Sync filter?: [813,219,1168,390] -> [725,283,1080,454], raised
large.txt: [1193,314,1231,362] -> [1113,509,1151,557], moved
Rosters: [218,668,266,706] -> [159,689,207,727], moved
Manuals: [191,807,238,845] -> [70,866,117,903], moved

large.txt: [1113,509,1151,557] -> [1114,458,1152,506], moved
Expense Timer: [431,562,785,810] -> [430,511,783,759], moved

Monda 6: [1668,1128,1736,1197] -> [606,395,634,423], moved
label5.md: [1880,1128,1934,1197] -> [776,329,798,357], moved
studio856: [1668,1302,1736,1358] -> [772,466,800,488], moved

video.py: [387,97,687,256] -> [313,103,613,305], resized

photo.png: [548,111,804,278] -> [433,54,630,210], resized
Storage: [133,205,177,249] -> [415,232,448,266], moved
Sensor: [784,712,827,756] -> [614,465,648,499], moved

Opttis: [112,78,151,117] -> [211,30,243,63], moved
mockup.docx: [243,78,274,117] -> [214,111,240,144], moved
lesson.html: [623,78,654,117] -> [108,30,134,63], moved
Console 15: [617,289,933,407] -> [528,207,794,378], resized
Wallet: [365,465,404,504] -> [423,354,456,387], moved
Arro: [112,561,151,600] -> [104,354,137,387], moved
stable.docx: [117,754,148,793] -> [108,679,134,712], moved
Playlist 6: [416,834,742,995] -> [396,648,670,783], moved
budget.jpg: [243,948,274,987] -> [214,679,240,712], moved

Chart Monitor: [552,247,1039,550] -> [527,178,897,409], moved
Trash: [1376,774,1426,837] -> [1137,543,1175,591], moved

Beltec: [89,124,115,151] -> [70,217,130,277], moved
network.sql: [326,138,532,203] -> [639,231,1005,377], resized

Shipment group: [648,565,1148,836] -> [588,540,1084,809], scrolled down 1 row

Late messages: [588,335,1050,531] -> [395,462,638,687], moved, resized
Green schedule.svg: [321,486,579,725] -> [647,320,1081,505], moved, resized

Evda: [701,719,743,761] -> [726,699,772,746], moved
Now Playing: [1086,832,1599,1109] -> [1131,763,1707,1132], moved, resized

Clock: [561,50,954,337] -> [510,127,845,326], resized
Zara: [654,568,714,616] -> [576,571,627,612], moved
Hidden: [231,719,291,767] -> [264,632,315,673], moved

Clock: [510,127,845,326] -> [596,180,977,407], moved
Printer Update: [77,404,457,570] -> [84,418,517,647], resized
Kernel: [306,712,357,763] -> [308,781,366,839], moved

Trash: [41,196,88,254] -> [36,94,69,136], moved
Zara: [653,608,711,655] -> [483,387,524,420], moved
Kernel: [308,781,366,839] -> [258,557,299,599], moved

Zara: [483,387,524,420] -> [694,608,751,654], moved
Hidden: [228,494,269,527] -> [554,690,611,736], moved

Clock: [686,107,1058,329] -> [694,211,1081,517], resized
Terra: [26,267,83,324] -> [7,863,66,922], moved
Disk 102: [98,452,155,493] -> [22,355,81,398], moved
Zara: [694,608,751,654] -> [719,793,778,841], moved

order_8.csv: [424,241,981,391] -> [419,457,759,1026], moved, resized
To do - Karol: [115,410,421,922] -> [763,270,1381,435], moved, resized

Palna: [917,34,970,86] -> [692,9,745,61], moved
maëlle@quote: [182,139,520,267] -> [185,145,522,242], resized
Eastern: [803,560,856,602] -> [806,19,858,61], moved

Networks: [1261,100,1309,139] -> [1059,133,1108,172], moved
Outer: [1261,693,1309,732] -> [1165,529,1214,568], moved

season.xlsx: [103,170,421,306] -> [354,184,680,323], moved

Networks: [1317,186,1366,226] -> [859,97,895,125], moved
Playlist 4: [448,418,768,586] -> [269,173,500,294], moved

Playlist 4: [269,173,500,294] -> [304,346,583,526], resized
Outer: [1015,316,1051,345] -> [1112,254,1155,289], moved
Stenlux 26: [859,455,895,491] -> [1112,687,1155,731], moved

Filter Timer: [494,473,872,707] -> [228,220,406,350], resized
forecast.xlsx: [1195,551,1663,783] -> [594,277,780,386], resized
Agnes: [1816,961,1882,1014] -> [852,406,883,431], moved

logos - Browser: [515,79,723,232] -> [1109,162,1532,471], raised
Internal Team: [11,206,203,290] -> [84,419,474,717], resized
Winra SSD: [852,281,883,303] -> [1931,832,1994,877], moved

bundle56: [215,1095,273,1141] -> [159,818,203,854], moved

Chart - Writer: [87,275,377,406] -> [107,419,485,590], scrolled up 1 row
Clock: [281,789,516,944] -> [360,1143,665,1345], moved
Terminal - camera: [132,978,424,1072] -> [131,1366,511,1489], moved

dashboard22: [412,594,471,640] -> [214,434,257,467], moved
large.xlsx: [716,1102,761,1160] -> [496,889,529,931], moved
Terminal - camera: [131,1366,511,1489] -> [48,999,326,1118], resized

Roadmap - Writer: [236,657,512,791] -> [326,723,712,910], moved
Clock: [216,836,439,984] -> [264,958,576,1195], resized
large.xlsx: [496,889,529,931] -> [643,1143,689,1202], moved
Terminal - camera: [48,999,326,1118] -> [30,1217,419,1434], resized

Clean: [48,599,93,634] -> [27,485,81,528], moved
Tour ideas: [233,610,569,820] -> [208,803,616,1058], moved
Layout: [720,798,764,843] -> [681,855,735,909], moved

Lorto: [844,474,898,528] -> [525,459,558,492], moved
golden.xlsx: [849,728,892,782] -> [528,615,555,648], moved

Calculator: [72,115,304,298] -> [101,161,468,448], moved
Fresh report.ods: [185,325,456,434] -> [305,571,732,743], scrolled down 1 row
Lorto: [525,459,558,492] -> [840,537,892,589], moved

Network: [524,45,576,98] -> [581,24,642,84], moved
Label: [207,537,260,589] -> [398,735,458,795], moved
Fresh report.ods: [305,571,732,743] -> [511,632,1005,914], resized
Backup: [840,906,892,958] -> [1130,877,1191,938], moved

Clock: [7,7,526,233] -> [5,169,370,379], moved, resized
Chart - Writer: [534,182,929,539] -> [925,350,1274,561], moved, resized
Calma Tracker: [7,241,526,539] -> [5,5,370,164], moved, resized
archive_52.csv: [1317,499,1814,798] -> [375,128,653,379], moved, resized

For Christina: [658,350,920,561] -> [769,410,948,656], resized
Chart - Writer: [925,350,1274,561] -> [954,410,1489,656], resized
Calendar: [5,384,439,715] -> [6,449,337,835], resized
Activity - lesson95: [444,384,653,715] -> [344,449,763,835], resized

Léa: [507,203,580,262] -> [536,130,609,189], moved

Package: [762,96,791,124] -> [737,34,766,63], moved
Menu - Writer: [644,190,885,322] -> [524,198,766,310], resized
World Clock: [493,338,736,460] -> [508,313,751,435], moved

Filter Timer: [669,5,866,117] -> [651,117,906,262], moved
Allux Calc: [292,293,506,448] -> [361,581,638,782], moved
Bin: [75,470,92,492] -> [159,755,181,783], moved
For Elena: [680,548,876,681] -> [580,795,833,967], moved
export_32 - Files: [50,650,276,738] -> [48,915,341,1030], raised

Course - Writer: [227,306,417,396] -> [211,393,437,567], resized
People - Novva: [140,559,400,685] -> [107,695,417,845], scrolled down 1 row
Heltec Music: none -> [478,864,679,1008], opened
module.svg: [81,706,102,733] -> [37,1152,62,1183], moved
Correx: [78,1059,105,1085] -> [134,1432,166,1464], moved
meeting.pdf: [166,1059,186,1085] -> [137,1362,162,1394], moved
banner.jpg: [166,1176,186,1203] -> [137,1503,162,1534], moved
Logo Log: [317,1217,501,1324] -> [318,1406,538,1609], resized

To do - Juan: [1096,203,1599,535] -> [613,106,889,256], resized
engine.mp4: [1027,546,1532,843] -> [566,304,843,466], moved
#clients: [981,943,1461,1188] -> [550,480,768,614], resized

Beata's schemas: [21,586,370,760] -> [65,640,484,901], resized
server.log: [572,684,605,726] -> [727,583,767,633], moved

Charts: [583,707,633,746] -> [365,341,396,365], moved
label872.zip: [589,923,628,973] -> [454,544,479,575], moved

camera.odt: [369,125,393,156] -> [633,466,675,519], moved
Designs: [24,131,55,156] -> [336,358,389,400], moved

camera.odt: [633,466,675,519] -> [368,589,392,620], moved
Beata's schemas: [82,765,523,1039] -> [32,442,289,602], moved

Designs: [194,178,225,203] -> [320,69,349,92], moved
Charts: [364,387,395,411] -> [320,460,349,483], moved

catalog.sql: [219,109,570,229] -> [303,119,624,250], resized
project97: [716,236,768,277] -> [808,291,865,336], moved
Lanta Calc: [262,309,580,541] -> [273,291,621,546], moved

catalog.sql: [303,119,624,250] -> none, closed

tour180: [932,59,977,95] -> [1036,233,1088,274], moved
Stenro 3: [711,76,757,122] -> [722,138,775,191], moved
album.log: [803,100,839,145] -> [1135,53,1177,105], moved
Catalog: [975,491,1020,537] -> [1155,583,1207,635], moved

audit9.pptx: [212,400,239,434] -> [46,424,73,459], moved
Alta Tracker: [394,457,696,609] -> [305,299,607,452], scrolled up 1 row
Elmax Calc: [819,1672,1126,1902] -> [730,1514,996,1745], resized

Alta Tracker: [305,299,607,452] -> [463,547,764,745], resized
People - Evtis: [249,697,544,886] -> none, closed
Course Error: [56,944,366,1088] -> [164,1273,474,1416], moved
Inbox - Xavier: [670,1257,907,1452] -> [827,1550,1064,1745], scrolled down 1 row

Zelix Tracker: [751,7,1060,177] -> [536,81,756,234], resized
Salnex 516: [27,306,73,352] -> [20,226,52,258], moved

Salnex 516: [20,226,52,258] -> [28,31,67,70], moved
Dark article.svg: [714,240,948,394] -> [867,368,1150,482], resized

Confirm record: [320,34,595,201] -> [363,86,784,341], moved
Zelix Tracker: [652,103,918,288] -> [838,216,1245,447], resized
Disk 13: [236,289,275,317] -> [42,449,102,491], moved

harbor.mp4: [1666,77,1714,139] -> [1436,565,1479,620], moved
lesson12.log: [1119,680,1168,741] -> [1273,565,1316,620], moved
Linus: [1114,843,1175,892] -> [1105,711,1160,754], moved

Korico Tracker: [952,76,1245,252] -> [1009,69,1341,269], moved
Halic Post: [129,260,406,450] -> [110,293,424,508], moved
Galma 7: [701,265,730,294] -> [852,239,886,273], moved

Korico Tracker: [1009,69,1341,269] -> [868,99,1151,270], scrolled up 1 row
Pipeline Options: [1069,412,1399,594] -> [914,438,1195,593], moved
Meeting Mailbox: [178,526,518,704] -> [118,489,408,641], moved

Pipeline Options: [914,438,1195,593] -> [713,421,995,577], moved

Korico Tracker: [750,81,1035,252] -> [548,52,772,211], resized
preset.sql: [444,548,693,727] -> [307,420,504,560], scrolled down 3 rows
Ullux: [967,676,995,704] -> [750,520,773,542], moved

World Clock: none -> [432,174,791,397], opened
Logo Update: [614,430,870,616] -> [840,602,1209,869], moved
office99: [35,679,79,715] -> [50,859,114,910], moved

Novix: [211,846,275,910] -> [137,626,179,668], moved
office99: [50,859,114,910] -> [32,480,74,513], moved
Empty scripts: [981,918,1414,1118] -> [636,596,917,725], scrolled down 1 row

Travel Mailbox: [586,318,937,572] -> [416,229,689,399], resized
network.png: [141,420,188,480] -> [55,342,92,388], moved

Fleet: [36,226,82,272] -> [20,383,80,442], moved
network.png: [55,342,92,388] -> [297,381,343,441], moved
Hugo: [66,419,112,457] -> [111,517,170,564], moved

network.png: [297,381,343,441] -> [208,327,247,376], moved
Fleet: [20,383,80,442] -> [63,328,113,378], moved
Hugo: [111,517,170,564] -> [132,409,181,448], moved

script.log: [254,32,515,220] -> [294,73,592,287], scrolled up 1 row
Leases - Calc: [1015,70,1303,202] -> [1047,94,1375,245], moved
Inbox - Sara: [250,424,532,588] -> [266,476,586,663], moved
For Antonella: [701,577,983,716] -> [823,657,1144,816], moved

• • •

### Task description
Scan the entries above and return each line that holds "Fresh".

### Exercise solution
Fresh report.ods: [185,325,456,434] -> [305,571,732,743], scrolled down 1 row
Fresh report.ods: [305,571,732,743] -> [511,632,1005,914], resized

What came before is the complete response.